§ **INSTRUCTIONS TO FOLLOW**
Whenever a line in the data holds the string "purple", copy that line.

§ **RAW DATA**
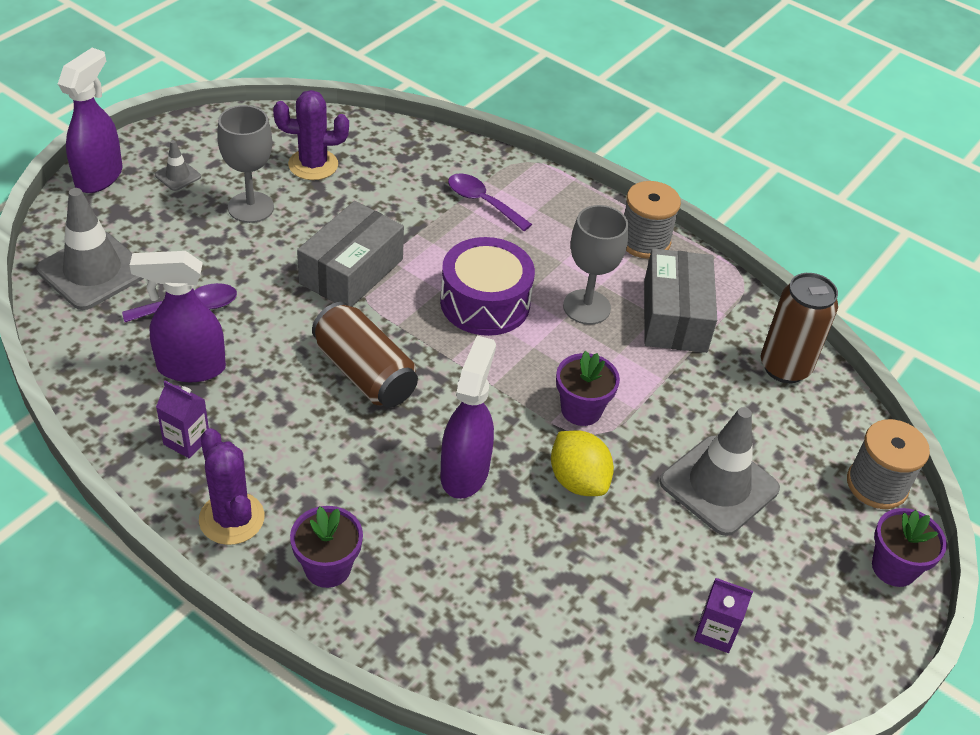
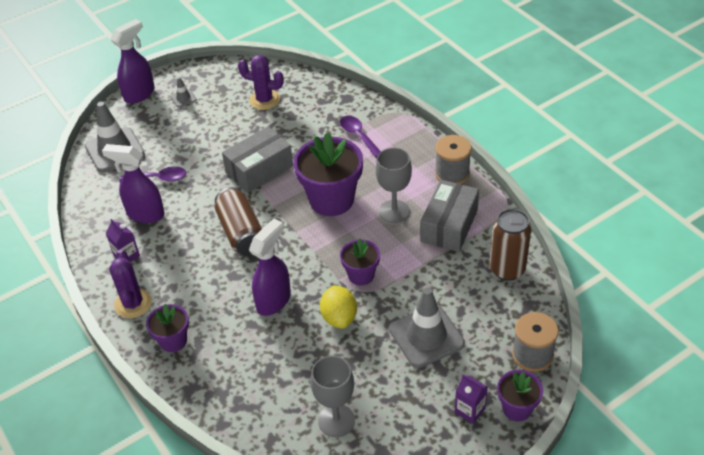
camera: 25 degrees right, 0 degrees up
(251, 207) = (217, 122): grey goblet -> grey goblet (336, 421)
(485, 302) = (331, 200): purple drum -> purple flower pot
(715, 632) = (381, 423): purple carton -> purple carton (470, 410)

§ **EXPECTED ANSWER**
(485, 302) = (331, 200): purple drum -> purple flower pot
(715, 632) = (381, 423): purple carton -> purple carton (470, 410)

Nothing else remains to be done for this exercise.